## Instructions for the task
Some entries follow. Reproduce exactly the lines starting at the one with "camera: 65 degrees left, 10 degrees down" and stopping after the one with "- added: brown pear 433,330".

*** Available records ***

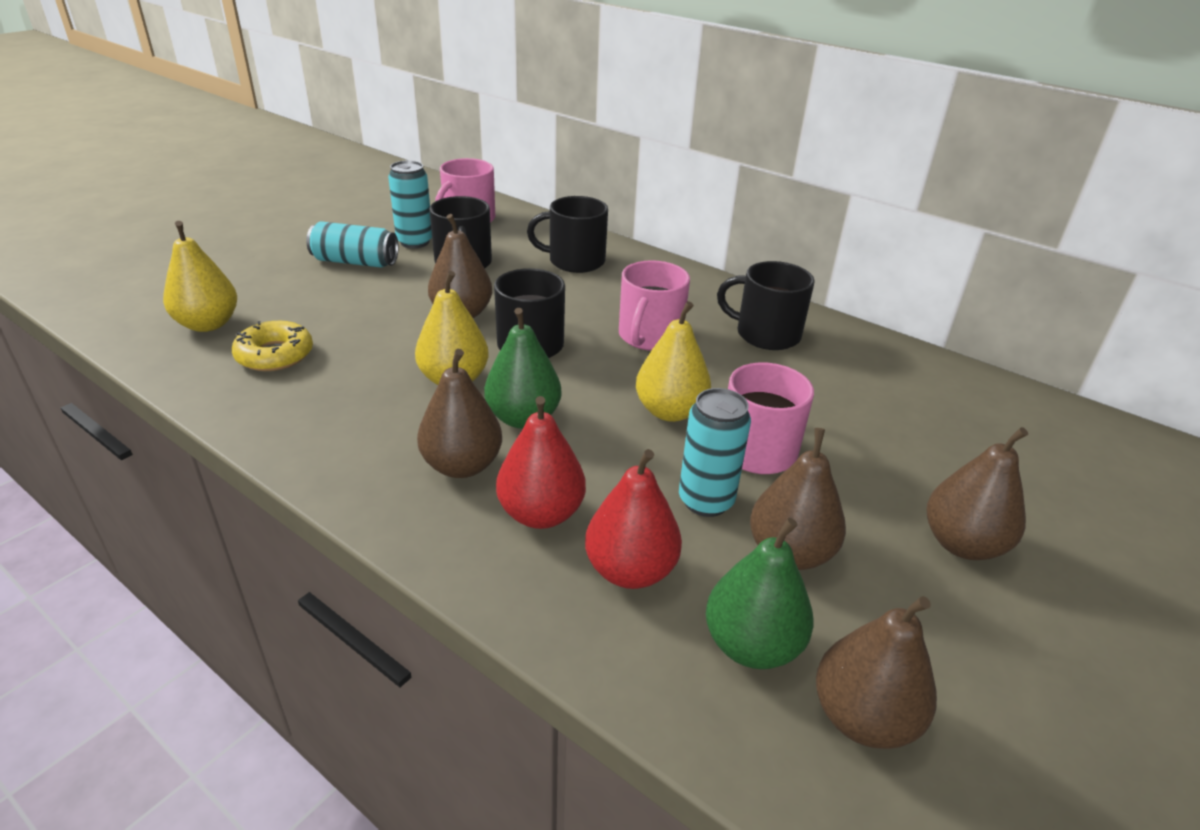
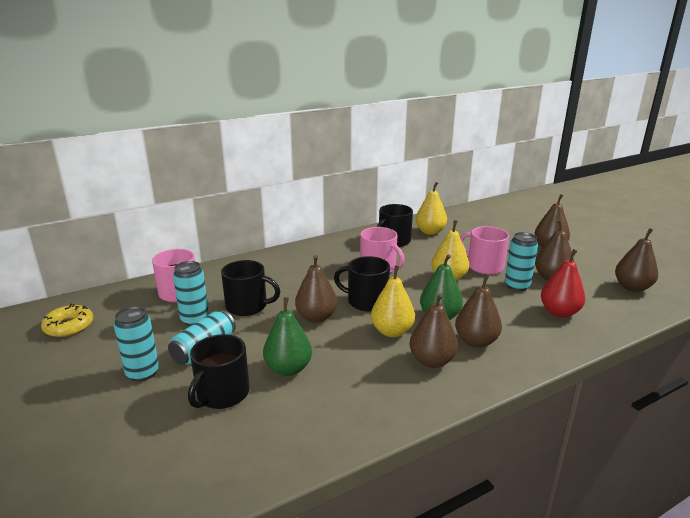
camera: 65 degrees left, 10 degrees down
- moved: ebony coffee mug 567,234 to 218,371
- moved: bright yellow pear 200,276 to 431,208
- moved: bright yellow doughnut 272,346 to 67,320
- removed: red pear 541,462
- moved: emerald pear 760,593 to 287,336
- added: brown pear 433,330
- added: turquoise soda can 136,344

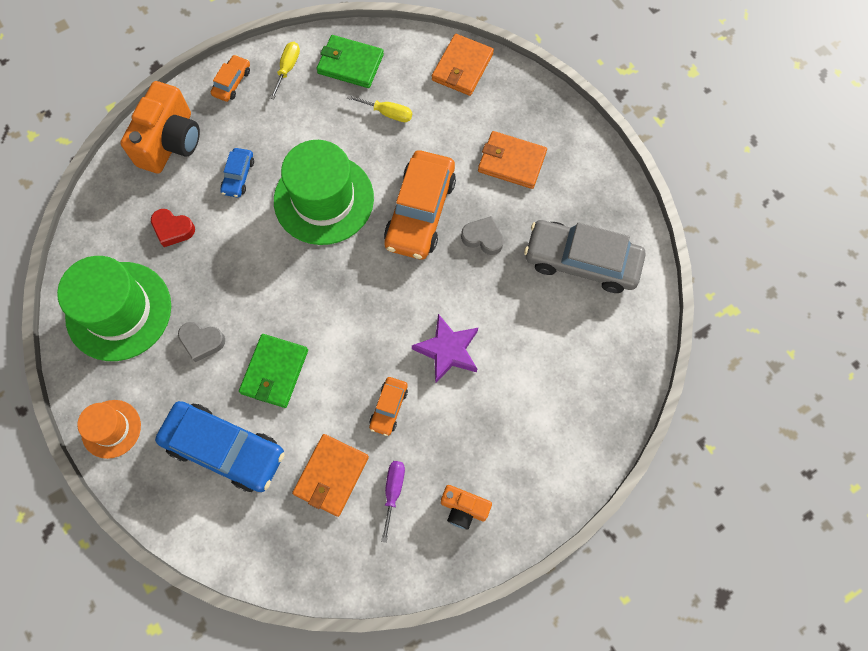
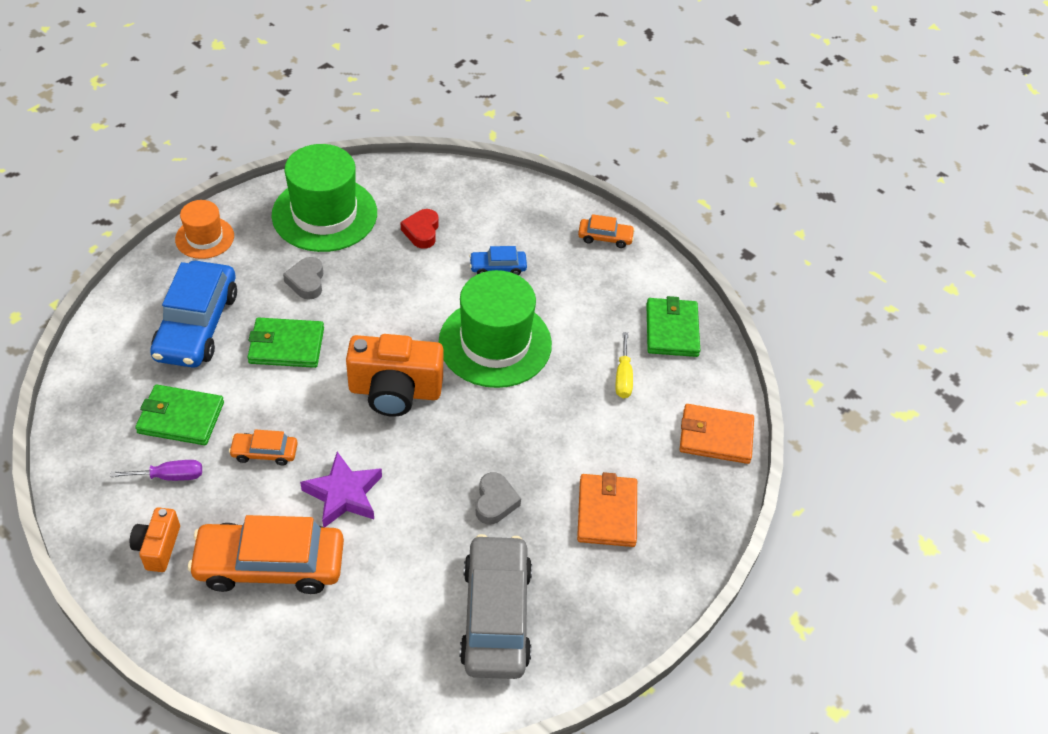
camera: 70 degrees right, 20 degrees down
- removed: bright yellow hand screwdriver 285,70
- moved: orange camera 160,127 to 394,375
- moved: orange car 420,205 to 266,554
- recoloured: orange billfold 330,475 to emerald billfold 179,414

*** End of Available records ***
*** Available records ***

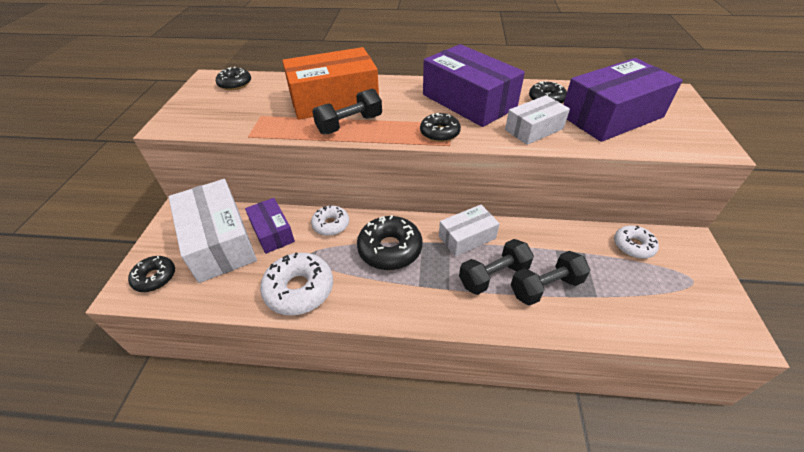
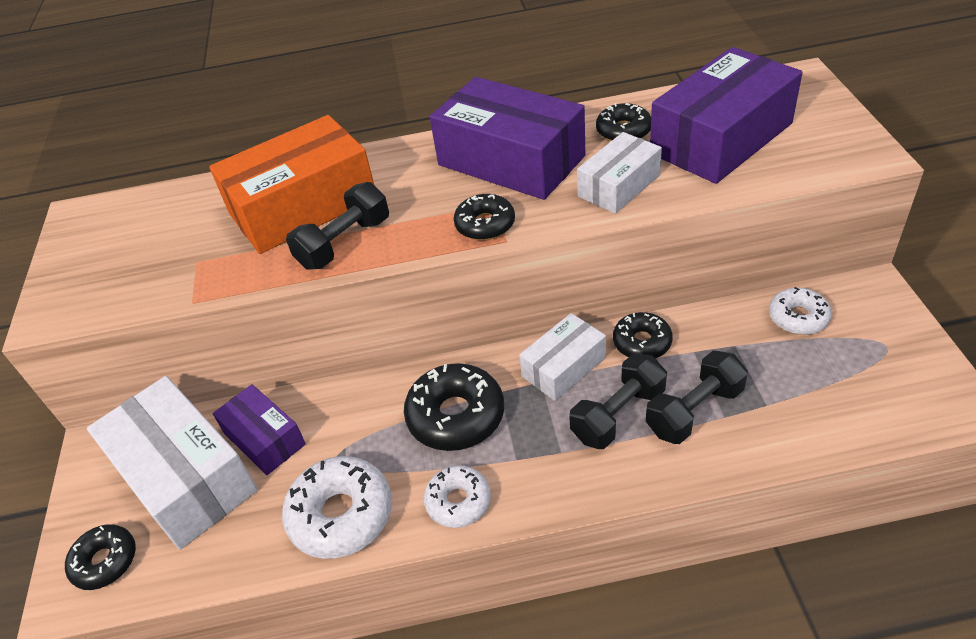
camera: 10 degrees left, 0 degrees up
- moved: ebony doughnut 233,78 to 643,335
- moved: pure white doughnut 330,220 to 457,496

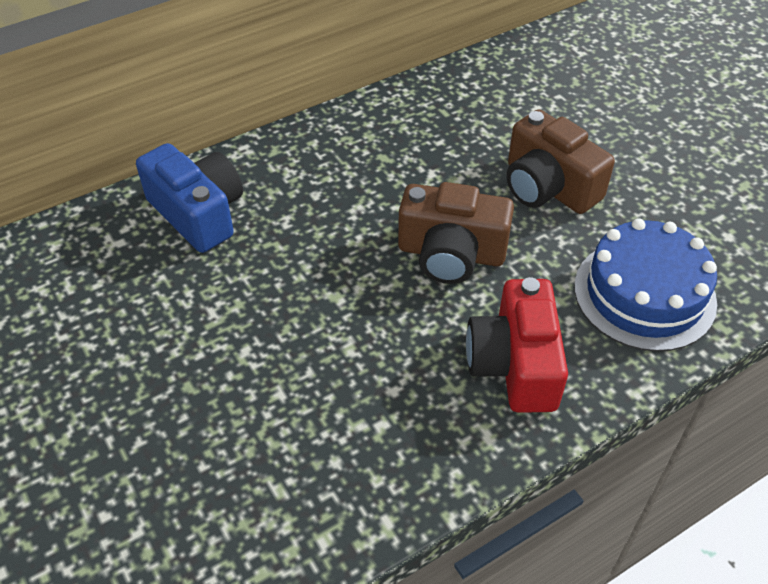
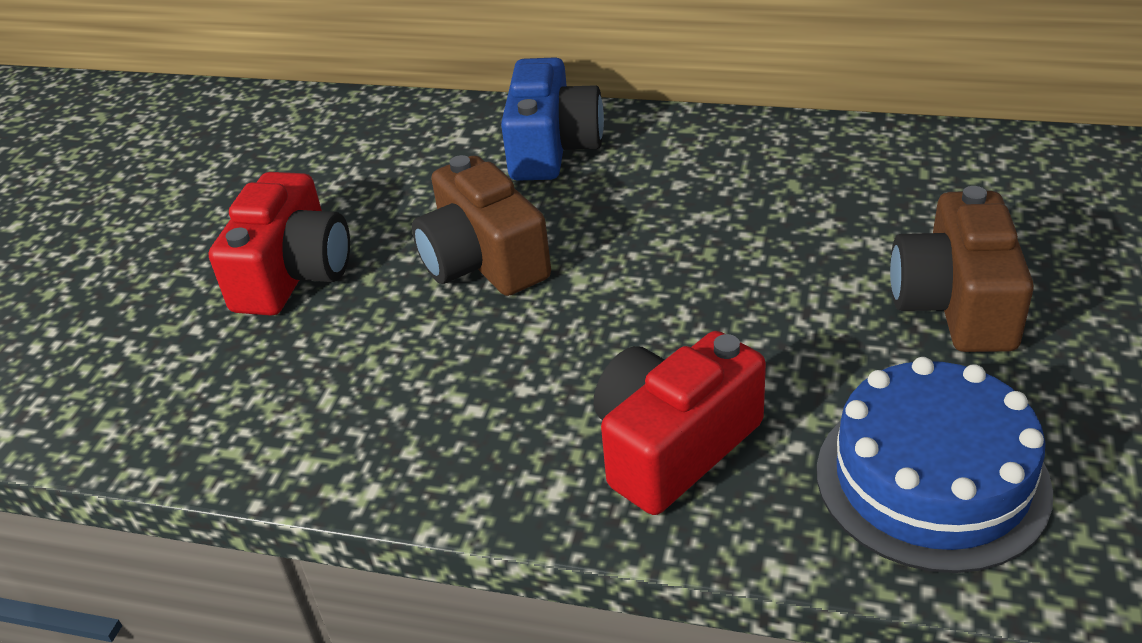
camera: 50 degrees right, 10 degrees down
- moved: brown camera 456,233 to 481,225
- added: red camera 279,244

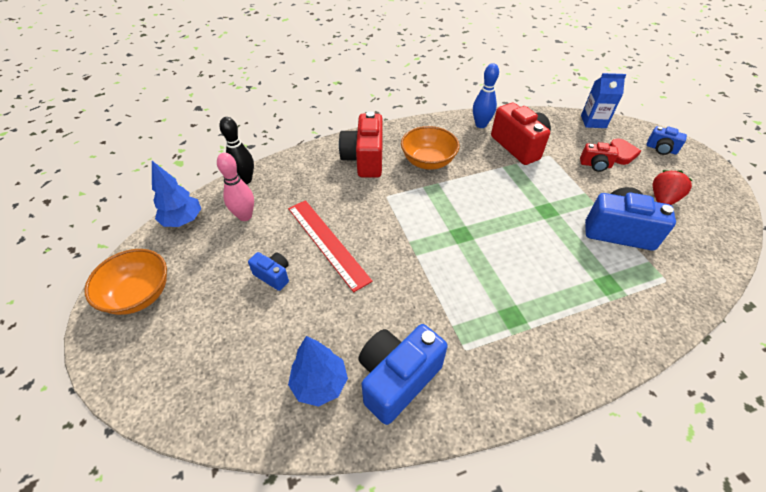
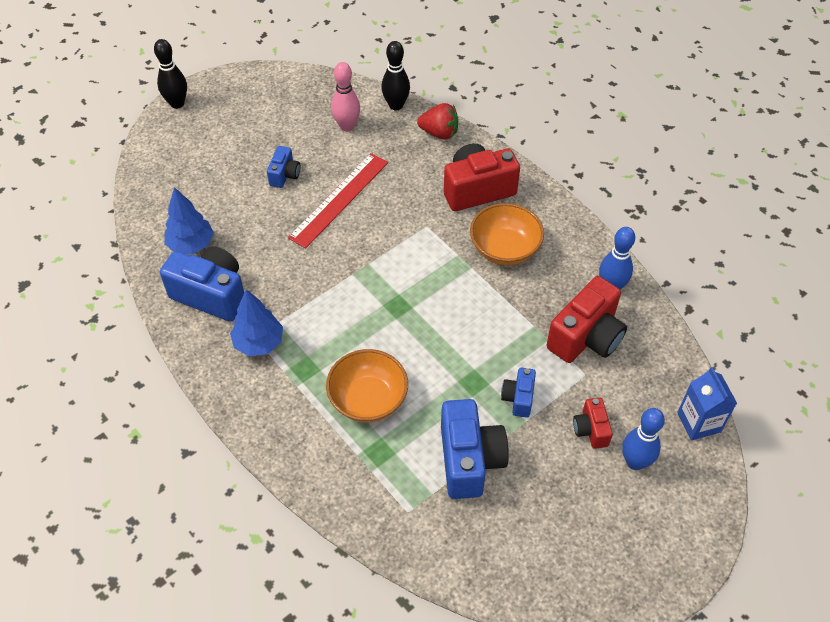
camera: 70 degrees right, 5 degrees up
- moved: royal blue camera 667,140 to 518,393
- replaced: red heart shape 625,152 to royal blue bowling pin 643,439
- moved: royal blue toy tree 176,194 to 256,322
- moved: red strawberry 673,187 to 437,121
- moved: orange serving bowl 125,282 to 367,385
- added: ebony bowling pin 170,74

*** End of Available records ***
*** Available records ***

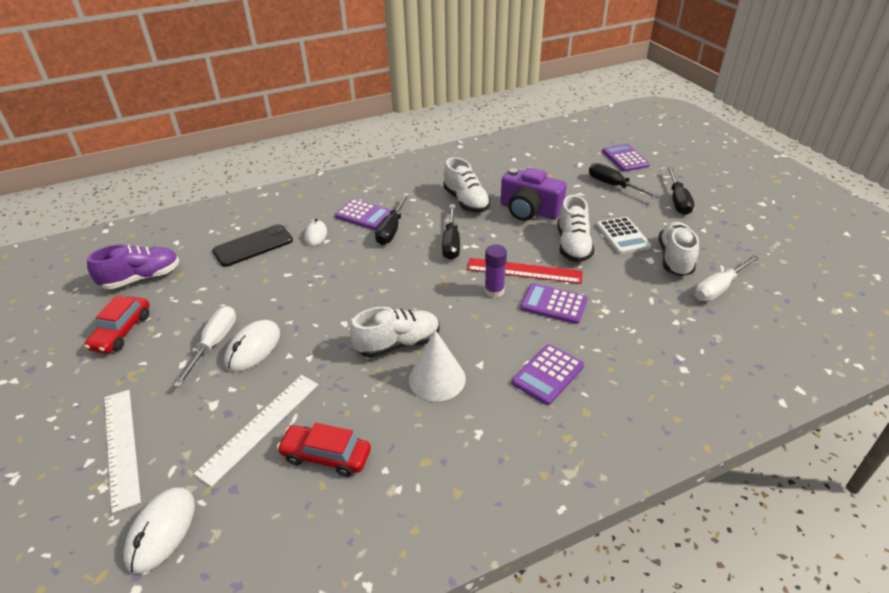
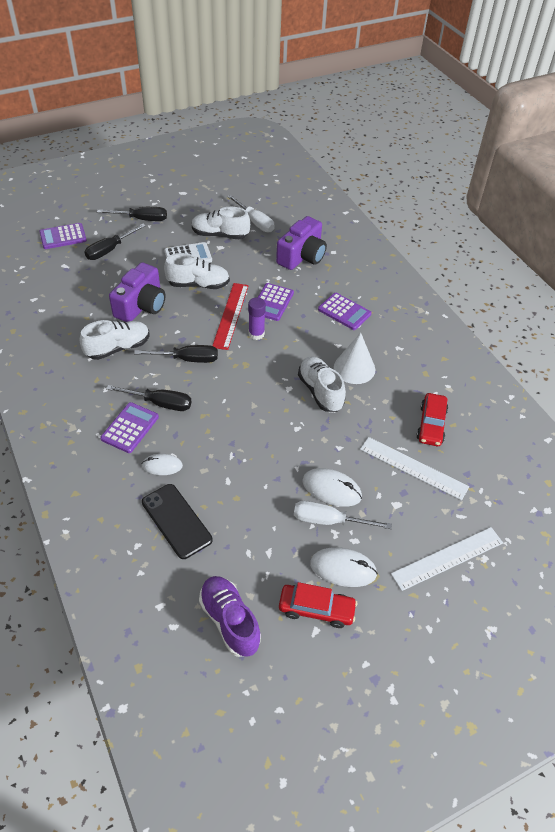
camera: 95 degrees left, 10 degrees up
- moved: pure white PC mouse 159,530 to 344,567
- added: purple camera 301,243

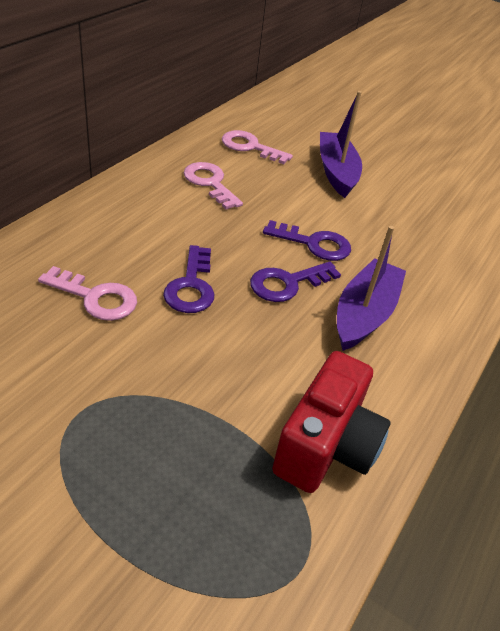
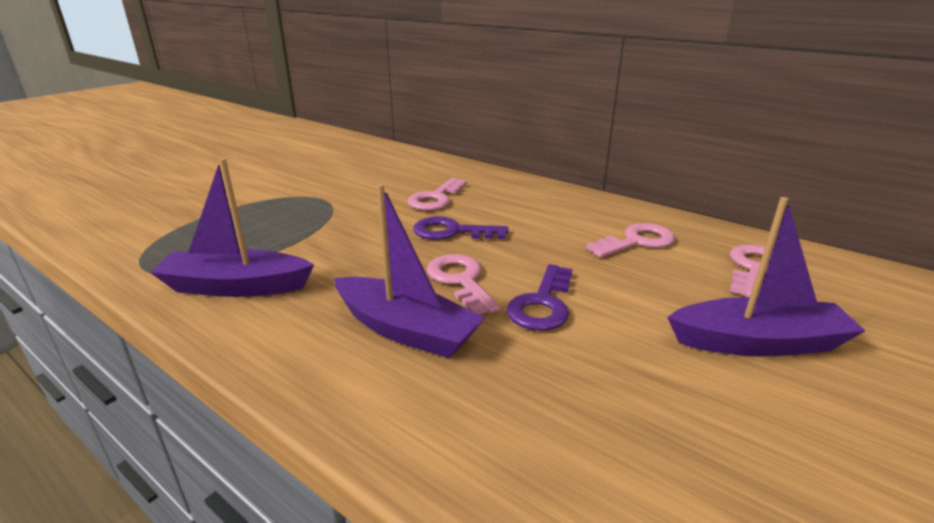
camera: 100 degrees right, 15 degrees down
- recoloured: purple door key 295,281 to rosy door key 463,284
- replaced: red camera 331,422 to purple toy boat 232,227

*** End of Available records ***

## Response to this task
camera: 65 degrees left, 10 degrees down
- moved: ebony coffee mug 567,234 to 218,371
- moved: bright yellow pear 200,276 to 431,208
- moved: bright yellow doughnut 272,346 to 67,320
- removed: red pear 541,462
- moved: emerald pear 760,593 to 287,336
- added: brown pear 433,330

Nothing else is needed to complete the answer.